*** Task material ***
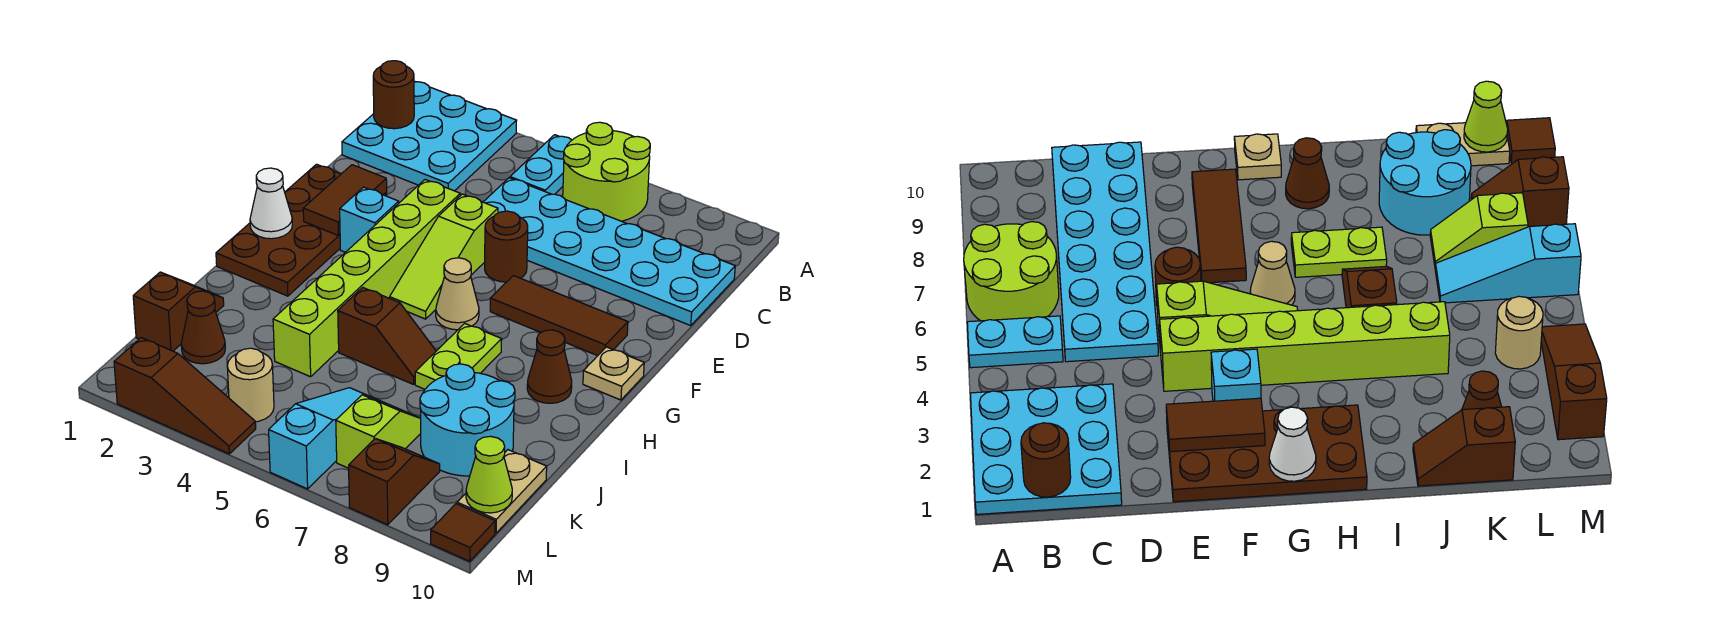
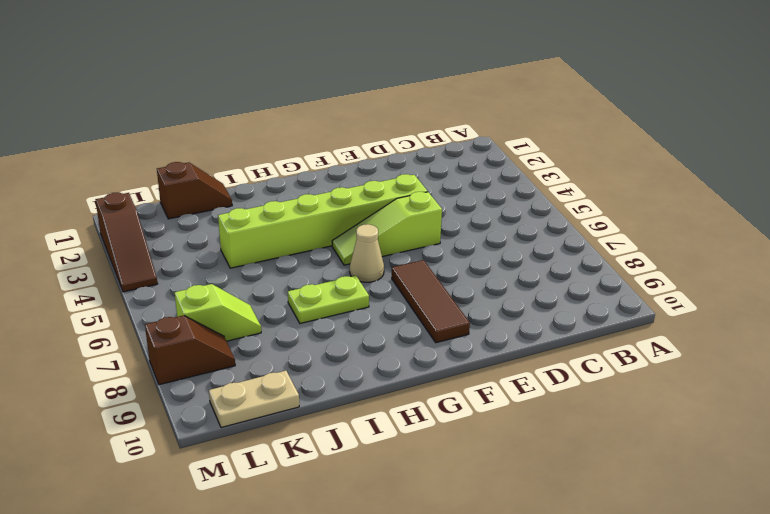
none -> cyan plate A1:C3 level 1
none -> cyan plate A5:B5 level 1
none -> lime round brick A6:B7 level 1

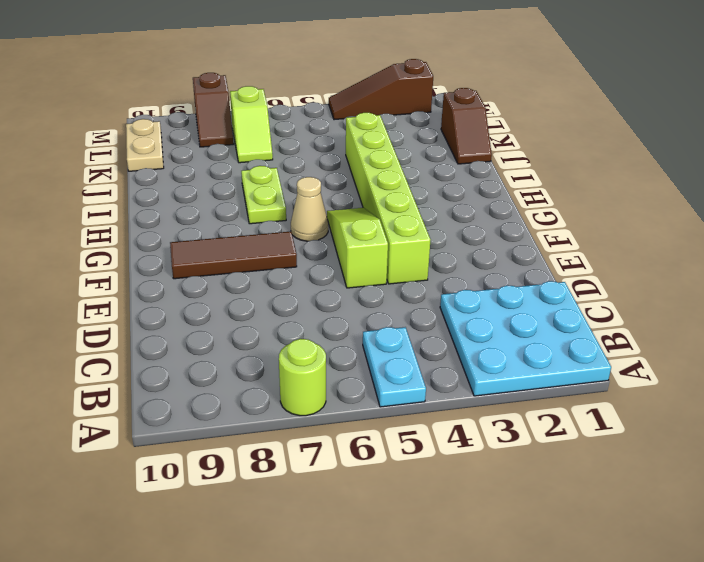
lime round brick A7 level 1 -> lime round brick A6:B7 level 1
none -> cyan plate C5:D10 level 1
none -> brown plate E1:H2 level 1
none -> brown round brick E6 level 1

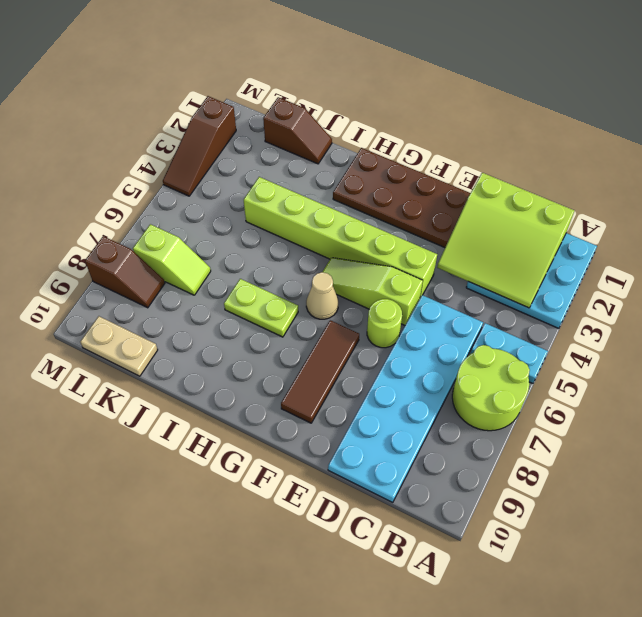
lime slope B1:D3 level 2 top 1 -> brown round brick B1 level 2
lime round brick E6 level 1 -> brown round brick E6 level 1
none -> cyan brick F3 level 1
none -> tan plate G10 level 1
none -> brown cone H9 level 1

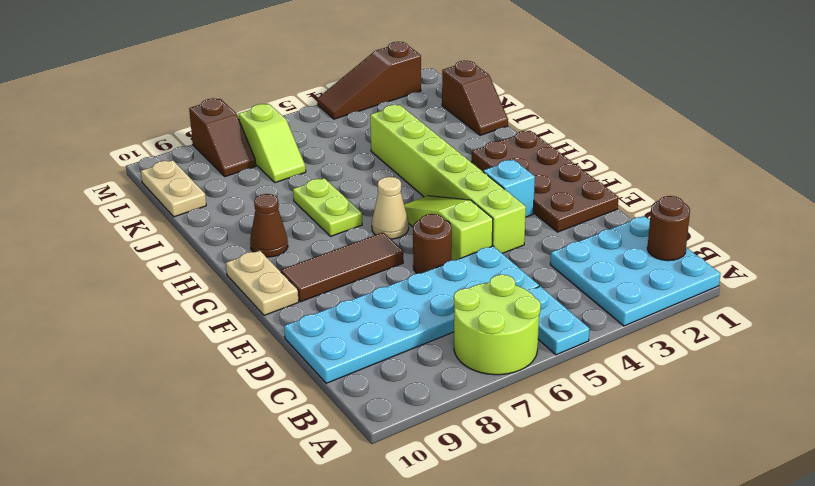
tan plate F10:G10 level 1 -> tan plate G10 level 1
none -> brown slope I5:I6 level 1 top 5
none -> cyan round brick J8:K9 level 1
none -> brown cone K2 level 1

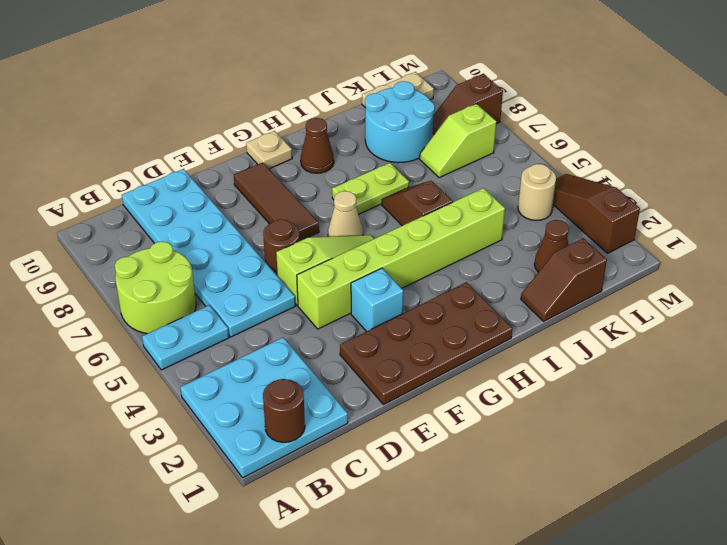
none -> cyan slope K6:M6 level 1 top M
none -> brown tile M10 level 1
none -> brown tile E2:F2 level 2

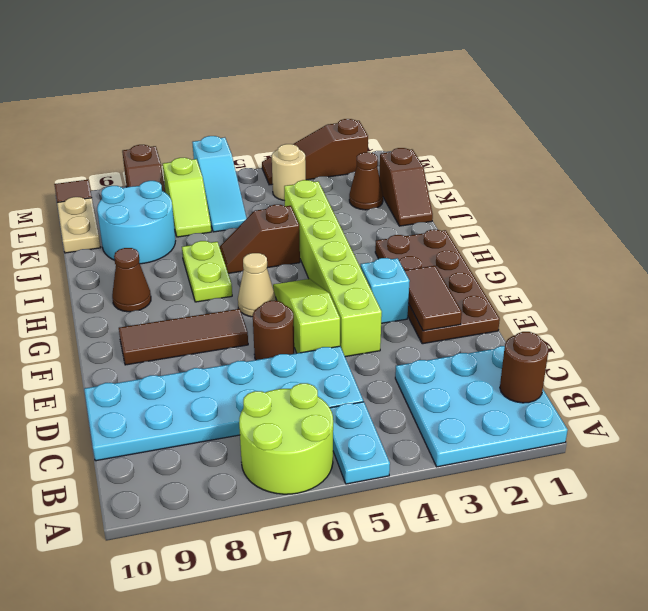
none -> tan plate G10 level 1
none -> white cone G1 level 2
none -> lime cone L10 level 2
*** End of Task material ***
*** Task material ***
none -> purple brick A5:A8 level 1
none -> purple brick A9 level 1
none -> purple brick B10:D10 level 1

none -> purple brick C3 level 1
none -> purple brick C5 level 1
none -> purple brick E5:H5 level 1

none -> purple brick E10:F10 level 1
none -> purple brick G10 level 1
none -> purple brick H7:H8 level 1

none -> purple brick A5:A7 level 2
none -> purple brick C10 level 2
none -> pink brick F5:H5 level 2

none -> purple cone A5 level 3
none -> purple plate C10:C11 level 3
*** End of Task material ***
> _Aim of the exercise_:
Using the entries above, give back exactly the line containing "none -> purple brick G10 level 1", the line containing "none -> purple plate C10:C11 level 3", and every line between them, and nothing else.

> _Answer_:
none -> purple brick G10 level 1
none -> purple brick H7:H8 level 1

none -> purple brick A5:A7 level 2
none -> purple brick C10 level 2
none -> pink brick F5:H5 level 2

none -> purple cone A5 level 3
none -> purple plate C10:C11 level 3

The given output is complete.